Start of Data section

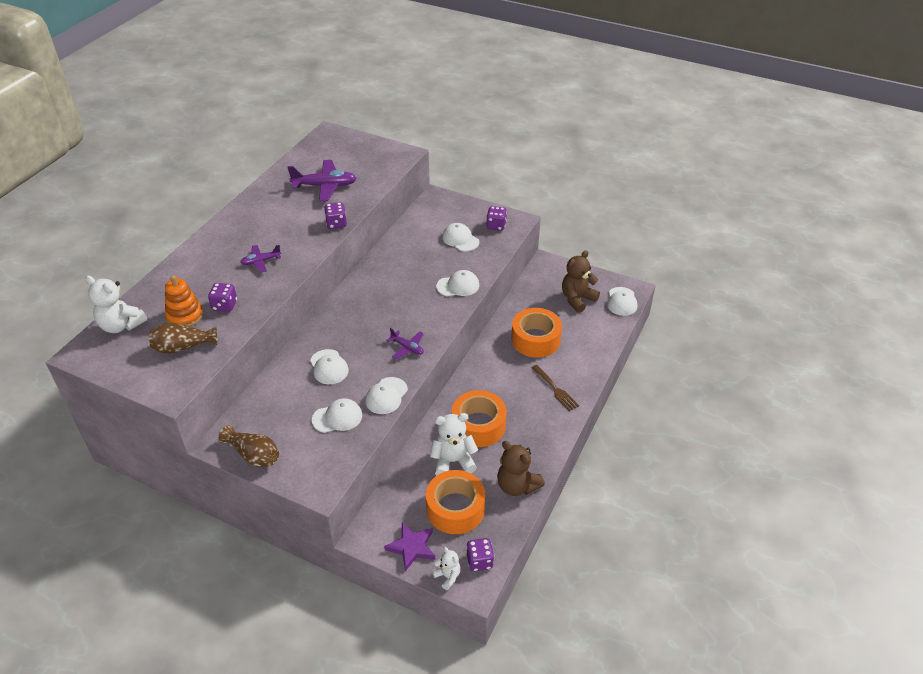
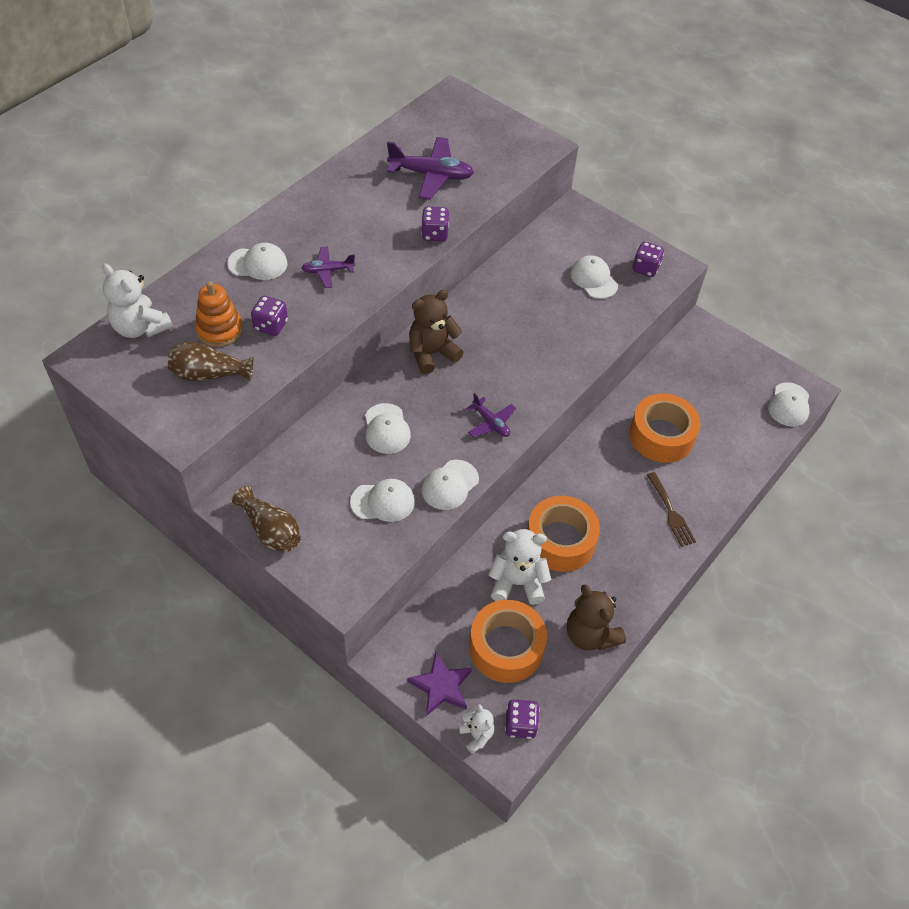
camera: 10 degrees right, 10 degrees up
(458, 286) = (575, 347): white cap -> white cap (258, 263)
(577, 299) = (730, 389): brown teddy bear -> brown teddy bear (432, 353)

End of Data section

Exercise details:
Without altering anything, output all the lines above but none of the images.

Exercise result:
camera: 10 degrees right, 10 degrees up
(458, 286) = (575, 347): white cap -> white cap (258, 263)
(577, 299) = (730, 389): brown teddy bear -> brown teddy bear (432, 353)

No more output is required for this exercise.